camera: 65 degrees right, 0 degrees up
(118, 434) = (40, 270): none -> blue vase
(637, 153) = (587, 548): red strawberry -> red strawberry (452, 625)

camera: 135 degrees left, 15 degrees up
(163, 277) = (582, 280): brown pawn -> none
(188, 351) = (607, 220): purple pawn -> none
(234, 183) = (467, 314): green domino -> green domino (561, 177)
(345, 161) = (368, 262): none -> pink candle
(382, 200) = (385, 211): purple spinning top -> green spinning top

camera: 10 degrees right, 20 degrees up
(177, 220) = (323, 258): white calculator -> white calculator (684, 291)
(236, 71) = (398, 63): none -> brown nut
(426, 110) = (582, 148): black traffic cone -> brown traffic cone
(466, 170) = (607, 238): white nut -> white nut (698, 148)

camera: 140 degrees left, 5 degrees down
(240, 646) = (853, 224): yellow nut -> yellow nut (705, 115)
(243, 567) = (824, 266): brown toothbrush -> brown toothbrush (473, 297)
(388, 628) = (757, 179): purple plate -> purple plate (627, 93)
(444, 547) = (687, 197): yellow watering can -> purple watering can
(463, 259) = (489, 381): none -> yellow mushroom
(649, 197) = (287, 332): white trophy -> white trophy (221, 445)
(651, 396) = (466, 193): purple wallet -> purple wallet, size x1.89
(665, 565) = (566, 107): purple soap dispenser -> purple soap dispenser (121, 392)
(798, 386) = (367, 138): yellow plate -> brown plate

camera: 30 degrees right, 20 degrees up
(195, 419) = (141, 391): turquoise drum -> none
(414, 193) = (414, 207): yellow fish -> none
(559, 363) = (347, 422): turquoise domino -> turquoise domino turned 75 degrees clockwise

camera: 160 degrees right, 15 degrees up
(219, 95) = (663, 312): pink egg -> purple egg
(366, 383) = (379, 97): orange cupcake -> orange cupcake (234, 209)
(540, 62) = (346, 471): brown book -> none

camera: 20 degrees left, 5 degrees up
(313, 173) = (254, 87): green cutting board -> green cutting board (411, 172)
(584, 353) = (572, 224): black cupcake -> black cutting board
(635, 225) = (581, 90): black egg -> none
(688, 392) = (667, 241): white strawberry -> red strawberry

(WHAT YOU NEED TO DO) Wherever the string "pink" appears in a line above, copy that line.

(SOLUTION)
(345, 161) = (368, 262): none -> pink candle
(219, 95) = (663, 312): pink egg -> purple egg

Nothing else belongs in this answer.